#### [DATA FOR THIS TASK]
------------
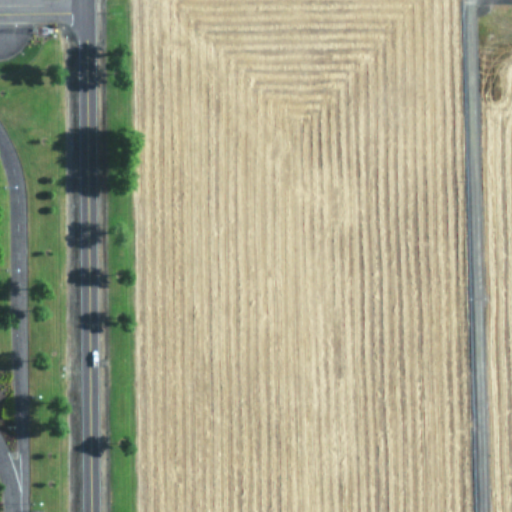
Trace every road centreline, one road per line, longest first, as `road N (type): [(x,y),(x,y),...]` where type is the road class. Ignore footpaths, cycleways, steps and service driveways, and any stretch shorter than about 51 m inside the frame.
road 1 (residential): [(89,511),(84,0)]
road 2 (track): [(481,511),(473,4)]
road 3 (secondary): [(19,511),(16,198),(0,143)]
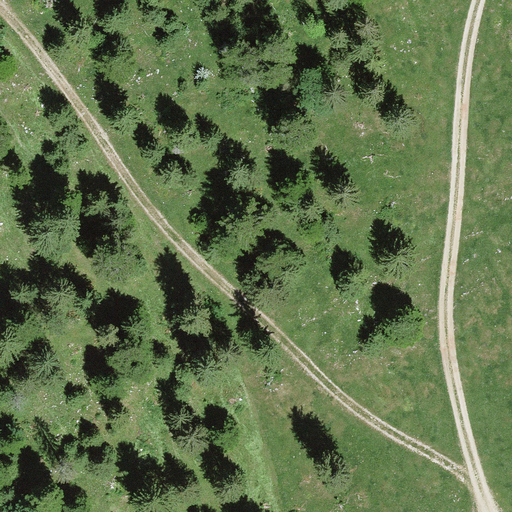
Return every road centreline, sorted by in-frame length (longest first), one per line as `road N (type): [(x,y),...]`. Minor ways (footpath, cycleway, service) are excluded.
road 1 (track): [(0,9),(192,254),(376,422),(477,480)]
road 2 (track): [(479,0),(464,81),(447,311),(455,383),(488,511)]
------------
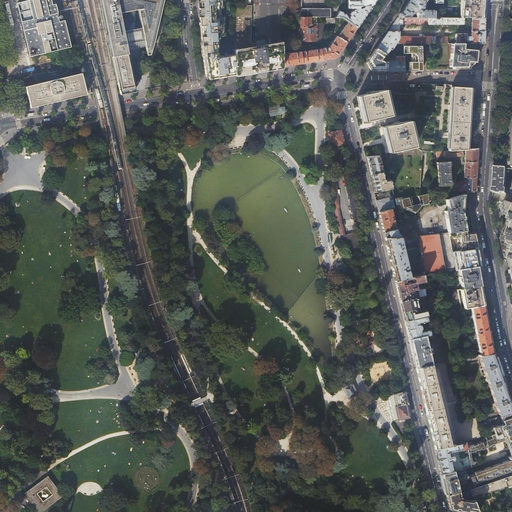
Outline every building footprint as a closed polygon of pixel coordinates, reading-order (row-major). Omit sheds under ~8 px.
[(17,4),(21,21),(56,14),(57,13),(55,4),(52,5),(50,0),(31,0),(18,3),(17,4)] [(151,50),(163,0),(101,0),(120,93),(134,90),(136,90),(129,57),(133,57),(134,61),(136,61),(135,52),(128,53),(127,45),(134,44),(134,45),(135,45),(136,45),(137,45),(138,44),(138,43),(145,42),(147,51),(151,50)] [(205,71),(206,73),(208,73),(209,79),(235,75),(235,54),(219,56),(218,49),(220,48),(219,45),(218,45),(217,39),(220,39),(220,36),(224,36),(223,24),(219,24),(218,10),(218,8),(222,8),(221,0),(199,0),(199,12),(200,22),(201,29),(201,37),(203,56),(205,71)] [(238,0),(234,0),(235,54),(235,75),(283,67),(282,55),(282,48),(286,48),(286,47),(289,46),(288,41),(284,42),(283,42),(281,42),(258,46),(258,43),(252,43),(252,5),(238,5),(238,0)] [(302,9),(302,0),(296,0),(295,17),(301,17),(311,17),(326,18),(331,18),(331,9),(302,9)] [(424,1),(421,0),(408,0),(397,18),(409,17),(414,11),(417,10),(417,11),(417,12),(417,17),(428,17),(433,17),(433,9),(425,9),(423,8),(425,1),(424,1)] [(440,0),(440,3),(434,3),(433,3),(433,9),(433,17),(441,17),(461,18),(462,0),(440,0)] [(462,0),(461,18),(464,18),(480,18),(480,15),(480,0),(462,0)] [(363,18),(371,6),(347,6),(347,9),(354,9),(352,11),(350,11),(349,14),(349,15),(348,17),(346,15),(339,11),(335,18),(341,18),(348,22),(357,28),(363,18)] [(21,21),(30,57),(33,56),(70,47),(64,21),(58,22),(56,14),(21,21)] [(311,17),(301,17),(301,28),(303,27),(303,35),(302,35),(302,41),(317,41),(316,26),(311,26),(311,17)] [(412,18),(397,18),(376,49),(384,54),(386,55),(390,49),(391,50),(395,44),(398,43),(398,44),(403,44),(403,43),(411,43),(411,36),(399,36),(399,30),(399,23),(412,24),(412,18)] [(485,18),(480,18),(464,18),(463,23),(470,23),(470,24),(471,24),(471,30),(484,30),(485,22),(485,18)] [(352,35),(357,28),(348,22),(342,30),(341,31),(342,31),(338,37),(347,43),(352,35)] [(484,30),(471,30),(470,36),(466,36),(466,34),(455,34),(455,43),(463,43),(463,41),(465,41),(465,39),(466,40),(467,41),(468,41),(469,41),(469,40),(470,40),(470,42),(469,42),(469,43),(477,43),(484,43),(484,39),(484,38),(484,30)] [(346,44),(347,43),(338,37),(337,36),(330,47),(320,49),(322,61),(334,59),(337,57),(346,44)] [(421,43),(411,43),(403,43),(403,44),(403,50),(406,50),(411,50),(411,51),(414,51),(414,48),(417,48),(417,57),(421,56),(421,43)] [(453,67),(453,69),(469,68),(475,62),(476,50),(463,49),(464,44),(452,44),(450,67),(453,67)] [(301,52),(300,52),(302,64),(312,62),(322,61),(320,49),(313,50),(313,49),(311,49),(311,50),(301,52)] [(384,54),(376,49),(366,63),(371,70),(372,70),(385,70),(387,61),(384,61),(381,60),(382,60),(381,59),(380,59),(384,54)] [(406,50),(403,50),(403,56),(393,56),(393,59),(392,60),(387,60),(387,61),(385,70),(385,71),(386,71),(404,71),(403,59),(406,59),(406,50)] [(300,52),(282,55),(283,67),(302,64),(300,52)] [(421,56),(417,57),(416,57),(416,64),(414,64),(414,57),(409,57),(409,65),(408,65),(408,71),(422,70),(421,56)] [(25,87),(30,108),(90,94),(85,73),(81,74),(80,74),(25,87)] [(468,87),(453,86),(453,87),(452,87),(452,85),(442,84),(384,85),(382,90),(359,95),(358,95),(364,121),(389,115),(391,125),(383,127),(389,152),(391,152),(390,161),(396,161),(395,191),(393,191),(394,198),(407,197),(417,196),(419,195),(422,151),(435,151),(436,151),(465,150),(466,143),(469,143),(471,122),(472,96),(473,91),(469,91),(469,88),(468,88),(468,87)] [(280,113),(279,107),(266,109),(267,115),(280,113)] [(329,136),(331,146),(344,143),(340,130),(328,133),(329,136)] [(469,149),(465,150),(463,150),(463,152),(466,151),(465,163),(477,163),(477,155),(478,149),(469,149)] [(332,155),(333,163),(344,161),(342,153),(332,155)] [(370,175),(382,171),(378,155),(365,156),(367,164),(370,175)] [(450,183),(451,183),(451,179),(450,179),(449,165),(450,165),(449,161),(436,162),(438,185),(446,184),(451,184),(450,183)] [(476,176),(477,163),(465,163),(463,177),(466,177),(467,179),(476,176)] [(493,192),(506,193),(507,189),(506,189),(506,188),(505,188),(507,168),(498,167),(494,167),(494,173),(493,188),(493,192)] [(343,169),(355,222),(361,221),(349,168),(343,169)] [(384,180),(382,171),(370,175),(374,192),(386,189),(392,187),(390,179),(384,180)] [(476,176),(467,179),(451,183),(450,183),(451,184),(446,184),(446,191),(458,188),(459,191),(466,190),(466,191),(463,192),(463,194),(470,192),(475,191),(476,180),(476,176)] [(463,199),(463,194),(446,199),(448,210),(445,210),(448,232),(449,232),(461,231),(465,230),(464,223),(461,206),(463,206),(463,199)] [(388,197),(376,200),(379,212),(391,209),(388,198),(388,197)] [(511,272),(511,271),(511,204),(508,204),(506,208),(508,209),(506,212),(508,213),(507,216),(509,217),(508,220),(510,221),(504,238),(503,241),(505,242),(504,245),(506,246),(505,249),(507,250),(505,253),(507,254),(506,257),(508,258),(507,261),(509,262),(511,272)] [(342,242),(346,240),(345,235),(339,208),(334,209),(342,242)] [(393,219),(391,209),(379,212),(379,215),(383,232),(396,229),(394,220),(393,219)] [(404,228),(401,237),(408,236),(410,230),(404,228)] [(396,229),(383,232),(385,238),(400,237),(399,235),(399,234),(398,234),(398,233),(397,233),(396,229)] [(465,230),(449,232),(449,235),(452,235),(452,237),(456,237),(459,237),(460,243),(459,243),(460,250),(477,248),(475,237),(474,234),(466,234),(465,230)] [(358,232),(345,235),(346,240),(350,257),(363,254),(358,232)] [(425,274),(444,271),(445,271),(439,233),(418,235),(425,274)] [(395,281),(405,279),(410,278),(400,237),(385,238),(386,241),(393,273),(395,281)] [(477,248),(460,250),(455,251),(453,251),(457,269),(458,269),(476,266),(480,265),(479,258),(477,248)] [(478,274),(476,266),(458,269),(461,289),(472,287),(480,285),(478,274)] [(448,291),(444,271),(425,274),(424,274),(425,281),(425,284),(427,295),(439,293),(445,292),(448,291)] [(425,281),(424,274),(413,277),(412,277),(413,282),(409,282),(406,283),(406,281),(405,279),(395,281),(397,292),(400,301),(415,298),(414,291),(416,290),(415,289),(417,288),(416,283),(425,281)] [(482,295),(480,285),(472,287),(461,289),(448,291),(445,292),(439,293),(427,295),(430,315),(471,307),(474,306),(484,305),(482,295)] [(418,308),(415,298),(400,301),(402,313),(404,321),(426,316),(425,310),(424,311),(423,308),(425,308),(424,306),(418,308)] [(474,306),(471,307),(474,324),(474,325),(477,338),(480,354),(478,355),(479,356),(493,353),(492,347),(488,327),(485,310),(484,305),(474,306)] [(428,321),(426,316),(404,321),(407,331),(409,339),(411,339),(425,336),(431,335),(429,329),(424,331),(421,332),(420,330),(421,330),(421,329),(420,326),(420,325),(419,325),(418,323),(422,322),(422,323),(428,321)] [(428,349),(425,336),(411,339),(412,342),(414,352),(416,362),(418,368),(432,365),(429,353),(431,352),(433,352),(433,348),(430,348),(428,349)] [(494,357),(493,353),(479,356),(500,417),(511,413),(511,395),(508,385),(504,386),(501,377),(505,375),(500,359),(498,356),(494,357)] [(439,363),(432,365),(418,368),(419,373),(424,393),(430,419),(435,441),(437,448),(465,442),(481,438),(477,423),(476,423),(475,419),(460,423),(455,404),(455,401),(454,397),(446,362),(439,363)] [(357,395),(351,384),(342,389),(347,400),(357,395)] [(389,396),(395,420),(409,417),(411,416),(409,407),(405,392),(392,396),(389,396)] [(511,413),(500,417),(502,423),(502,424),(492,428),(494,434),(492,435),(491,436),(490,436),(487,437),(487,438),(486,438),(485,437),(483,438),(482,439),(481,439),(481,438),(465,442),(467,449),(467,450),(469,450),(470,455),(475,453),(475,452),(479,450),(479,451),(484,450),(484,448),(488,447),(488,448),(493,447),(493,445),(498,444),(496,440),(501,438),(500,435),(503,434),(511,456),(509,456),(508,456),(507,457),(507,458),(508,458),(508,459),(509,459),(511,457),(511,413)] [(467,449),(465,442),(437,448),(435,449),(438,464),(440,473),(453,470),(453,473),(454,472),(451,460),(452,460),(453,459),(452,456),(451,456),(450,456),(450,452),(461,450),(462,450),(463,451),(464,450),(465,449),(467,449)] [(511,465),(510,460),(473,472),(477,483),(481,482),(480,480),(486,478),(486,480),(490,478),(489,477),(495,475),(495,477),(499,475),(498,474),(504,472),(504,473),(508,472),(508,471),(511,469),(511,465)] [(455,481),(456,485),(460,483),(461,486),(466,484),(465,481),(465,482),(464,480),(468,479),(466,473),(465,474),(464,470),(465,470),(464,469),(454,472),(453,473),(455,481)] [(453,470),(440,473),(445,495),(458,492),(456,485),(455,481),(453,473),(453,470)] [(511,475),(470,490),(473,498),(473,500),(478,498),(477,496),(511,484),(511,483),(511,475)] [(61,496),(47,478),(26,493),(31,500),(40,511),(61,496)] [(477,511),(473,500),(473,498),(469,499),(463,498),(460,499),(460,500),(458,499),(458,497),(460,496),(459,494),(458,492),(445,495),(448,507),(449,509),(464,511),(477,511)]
------------
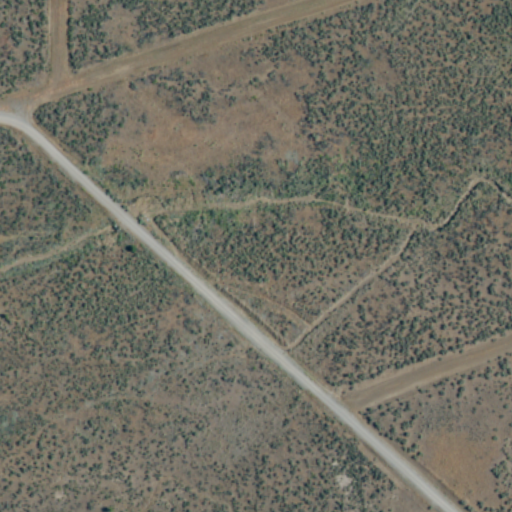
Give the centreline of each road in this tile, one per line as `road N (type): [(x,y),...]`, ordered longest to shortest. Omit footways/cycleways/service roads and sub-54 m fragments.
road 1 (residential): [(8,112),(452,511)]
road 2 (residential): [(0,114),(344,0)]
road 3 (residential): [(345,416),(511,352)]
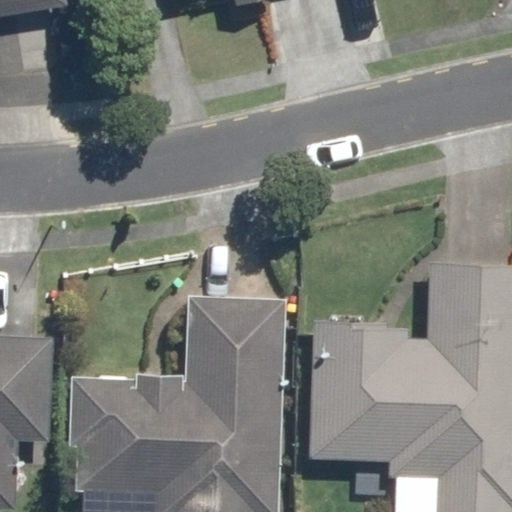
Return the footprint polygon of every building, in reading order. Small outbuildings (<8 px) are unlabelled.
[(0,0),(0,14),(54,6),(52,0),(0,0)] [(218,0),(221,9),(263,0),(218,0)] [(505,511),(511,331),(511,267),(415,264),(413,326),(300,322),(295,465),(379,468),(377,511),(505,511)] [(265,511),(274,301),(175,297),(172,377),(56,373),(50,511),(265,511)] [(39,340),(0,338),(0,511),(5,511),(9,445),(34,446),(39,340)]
------------
Copy out the records from the line containing "Trace every road" through the line containing "road 3 (secondary): [(19,511),(16,198),(0,143)]", both included, character for character.

Trace every road centreline, one road per line, longest first, as `road N (type): [(x,y),(x,y),...]` where type is the road class. Ignore footpaths, cycleways, steps and service driveways, and any stretch shorter than about 51 m inside the frame.
road 1 (residential): [(89,511),(84,0)]
road 2 (track): [(481,511),(473,4)]
road 3 (secondary): [(19,511),(16,198),(0,143)]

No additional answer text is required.